▸ Exercise data
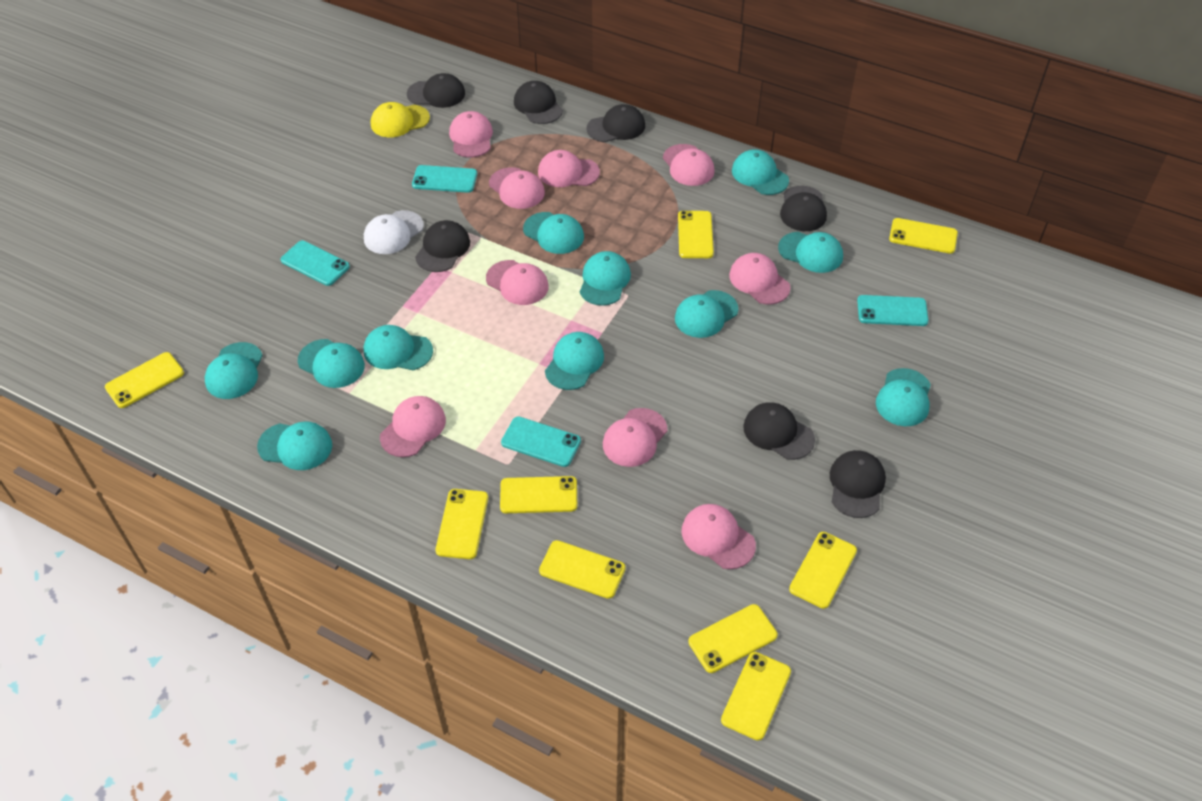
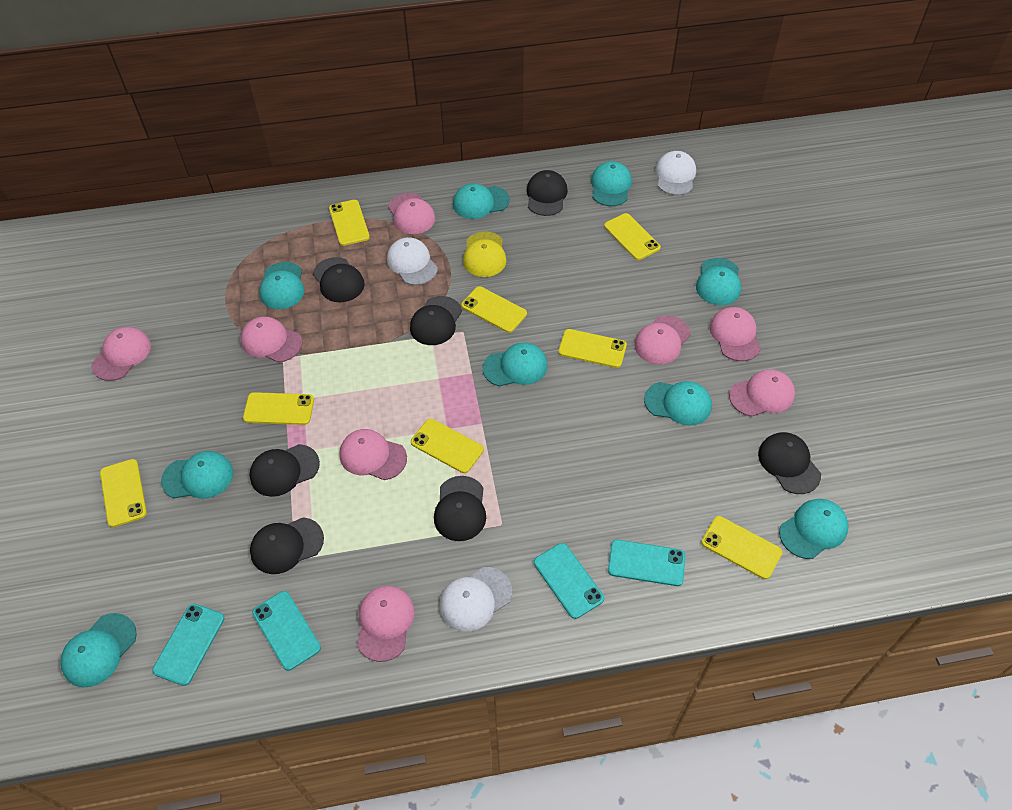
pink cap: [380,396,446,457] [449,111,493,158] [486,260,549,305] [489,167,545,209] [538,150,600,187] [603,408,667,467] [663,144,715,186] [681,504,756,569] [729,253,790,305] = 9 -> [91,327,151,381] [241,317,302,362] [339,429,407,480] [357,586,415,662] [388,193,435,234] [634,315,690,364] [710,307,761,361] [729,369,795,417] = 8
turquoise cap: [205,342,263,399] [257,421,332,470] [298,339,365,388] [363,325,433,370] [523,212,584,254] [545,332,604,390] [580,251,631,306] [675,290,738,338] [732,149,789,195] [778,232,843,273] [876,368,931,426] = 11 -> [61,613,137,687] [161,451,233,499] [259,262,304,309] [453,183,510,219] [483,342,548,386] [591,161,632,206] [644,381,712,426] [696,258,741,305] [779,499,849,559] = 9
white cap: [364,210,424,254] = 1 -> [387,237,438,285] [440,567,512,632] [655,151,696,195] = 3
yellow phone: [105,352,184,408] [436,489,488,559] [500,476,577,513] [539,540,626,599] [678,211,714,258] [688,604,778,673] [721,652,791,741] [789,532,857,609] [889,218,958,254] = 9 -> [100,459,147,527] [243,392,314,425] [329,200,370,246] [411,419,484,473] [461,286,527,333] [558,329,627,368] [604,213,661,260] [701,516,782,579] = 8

---

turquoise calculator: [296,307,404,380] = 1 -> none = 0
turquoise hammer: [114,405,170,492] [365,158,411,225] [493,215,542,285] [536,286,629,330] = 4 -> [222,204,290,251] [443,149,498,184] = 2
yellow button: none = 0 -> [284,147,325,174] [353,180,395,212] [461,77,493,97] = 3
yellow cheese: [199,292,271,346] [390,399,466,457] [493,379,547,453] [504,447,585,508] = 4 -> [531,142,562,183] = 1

▸ Aim of the exercise
For this exercise, please output exactly the lines above starting at the line with "white cap: [364,210,424,254]" and ending at the line with "yellow phone: [105,352,184,408]", ends included.

▸ Result for this task
white cap: [364,210,424,254] = 1 -> [387,237,438,285] [440,567,512,632] [655,151,696,195] = 3
yellow phone: [105,352,184,408] [436,489,488,559] [500,476,577,513] [539,540,626,599] [678,211,714,258] [688,604,778,673] [721,652,791,741] [789,532,857,609] [889,218,958,254] = 9 -> [100,459,147,527] [243,392,314,425] [329,200,370,246] [411,419,484,473] [461,286,527,333] [558,329,627,368] [604,213,661,260] [701,516,782,579] = 8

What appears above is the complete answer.